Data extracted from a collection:
▼

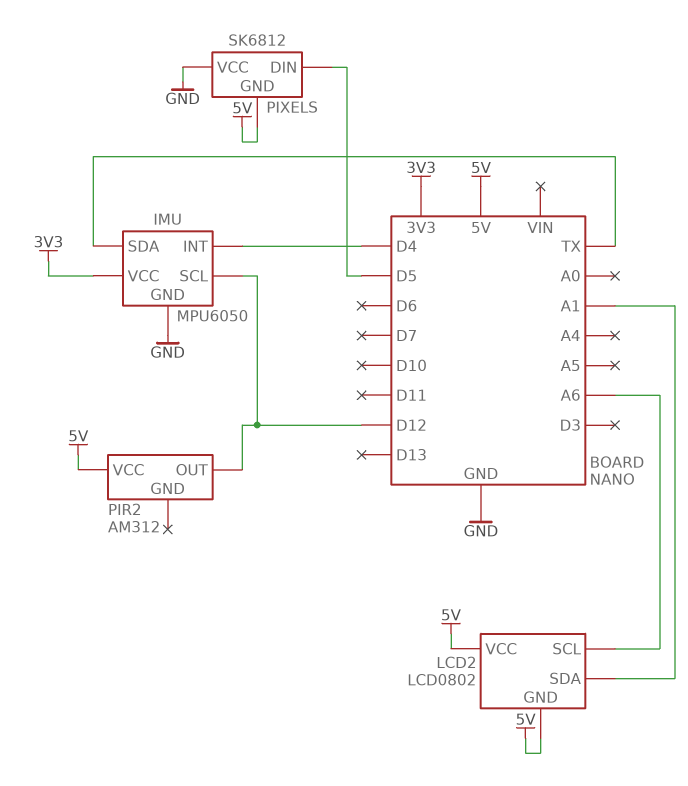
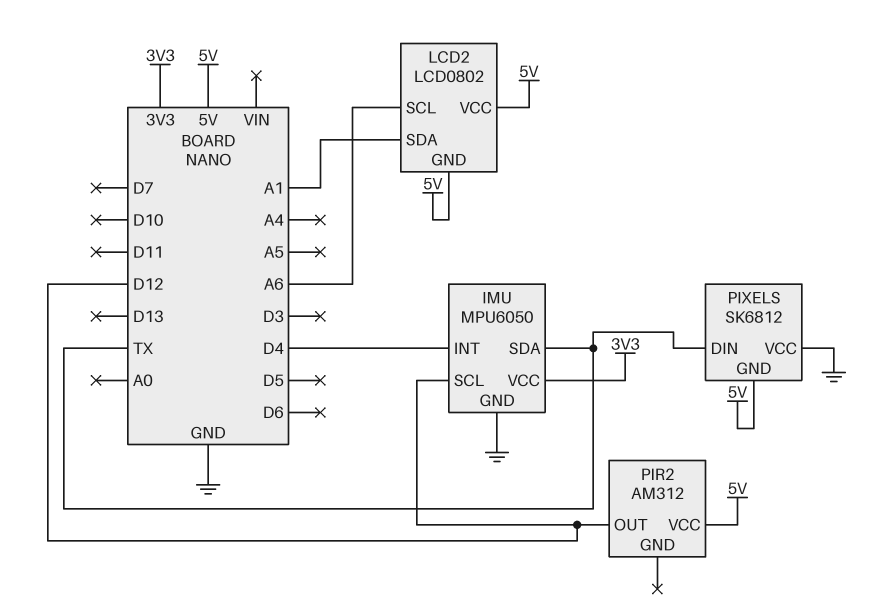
PIXELS pin DIN: D5 -> TX

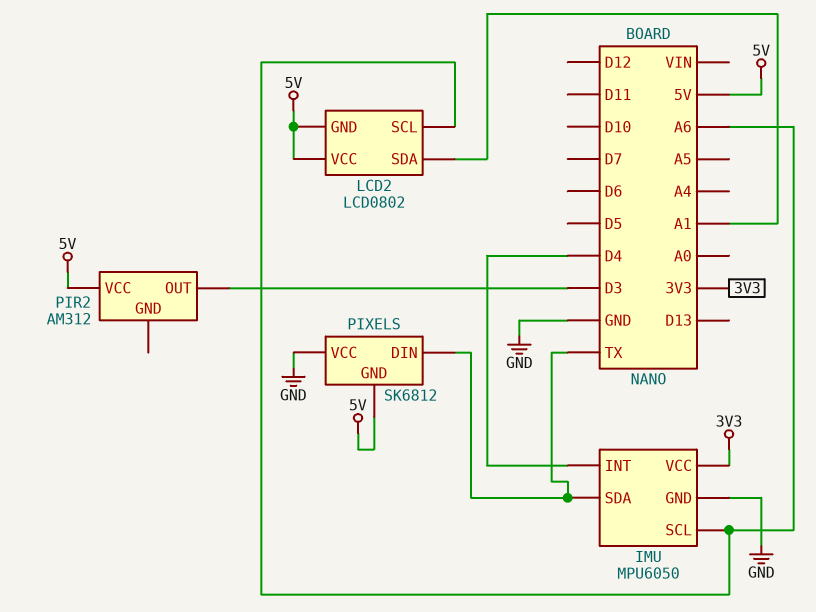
IMU pin SCL: D12 -> A6
PIR2 pin OUT: D12 -> D3

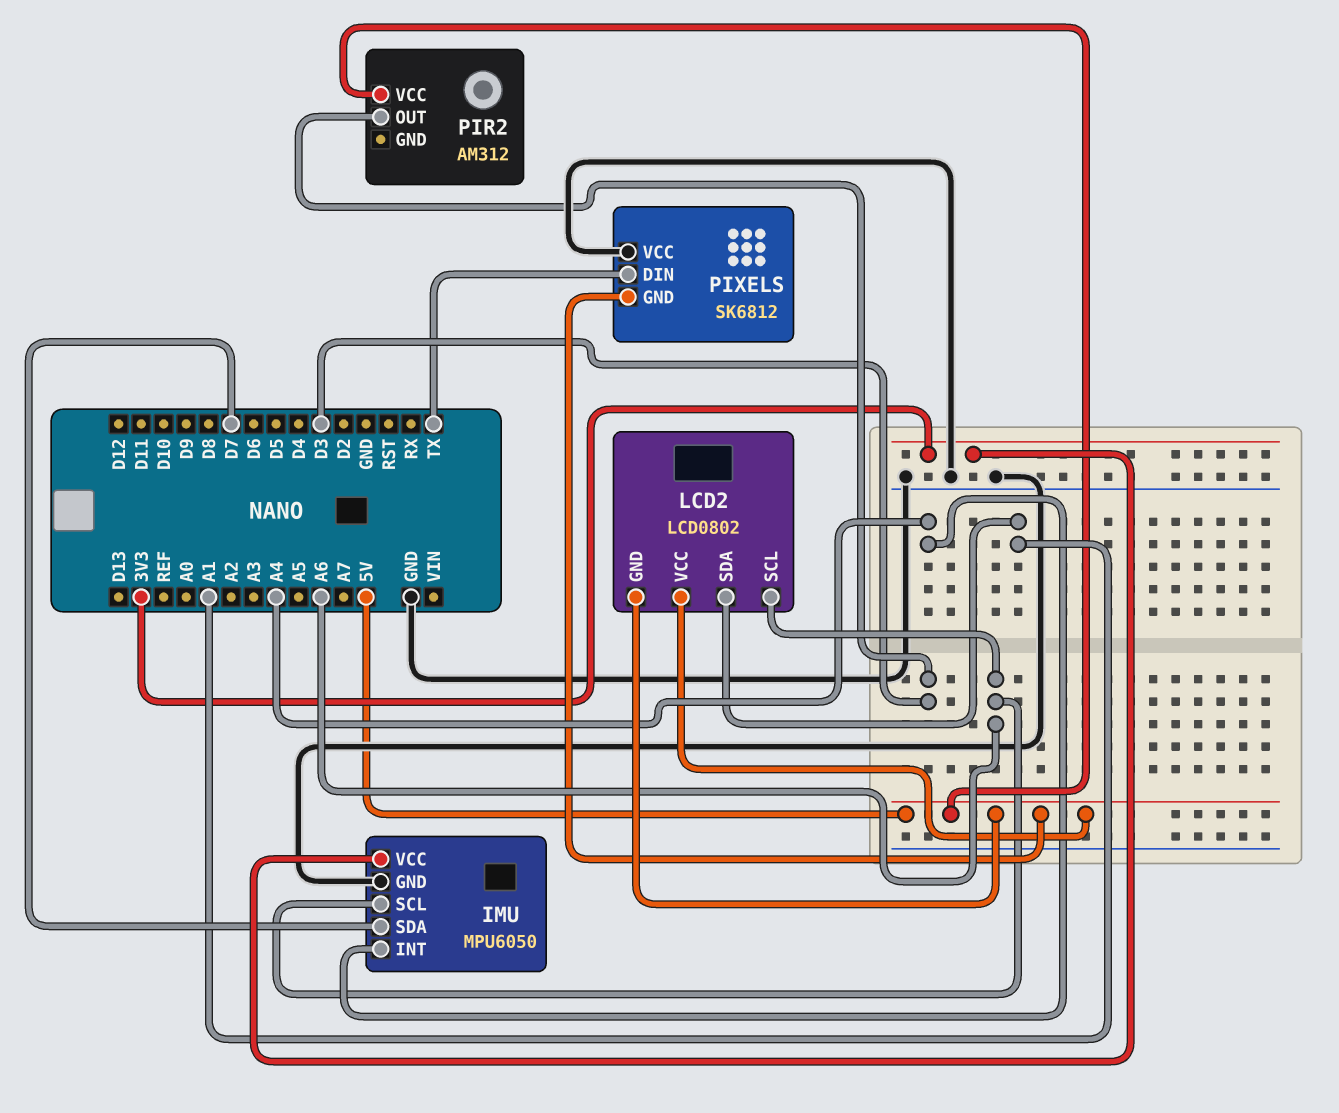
IMU pin INT: D4 -> A4
IMU pin SDA: TX -> D7

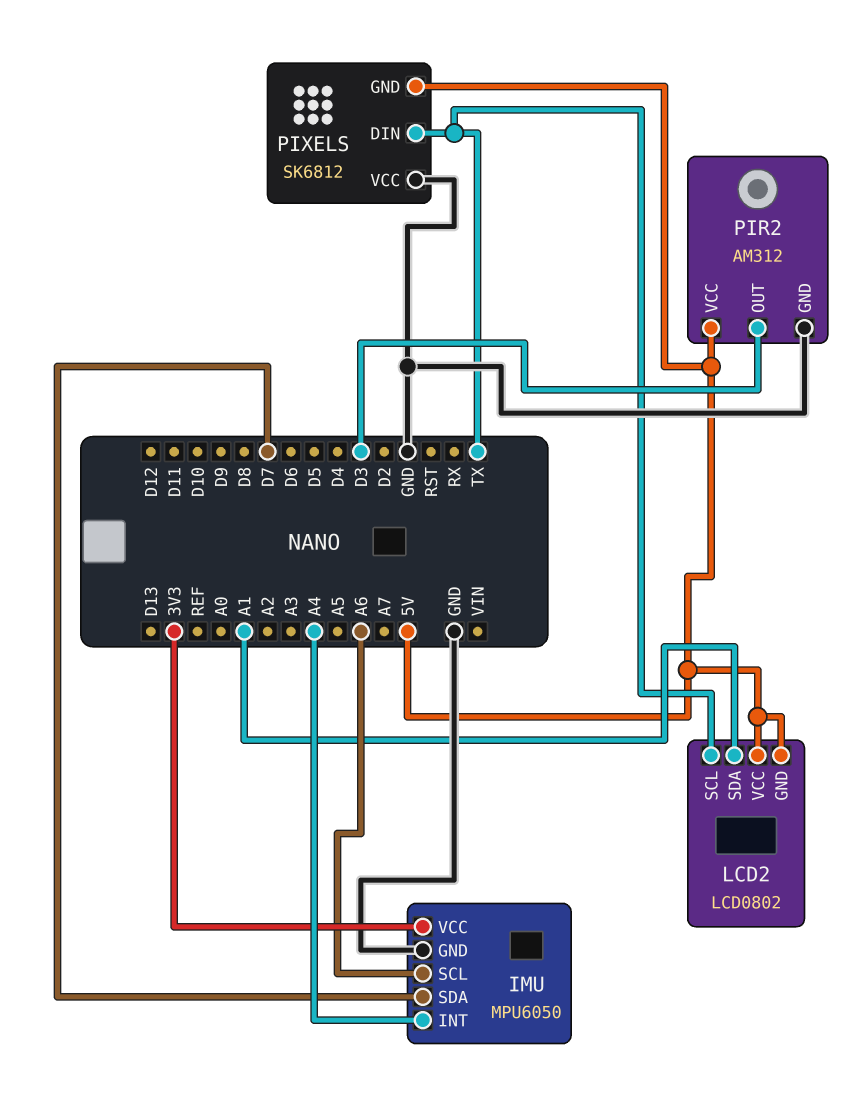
LCD2 pin SCL: A6 -> TX
PIR2 pin GND: none -> GND

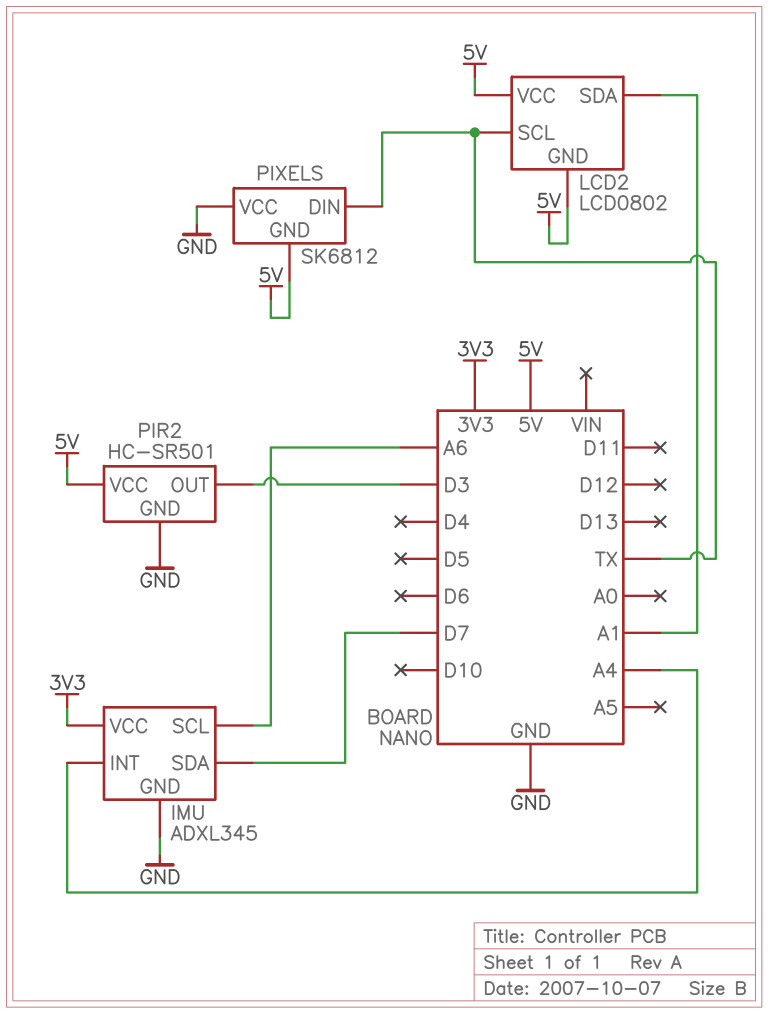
IMU: MPU6050 -> ADXL345
PIR2: AM312 -> HC-SR501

▲

Work order: Would you copy every entry exactly as it stands, leaving out the pictures?

Answer area:
PIXELS pin DIN: D5 -> TX

IMU pin SCL: D12 -> A6
PIR2 pin OUT: D12 -> D3

IMU pin INT: D4 -> A4
IMU pin SDA: TX -> D7

LCD2 pin SCL: A6 -> TX
PIR2 pin GND: none -> GND

IMU: MPU6050 -> ADXL345
PIR2: AM312 -> HC-SR501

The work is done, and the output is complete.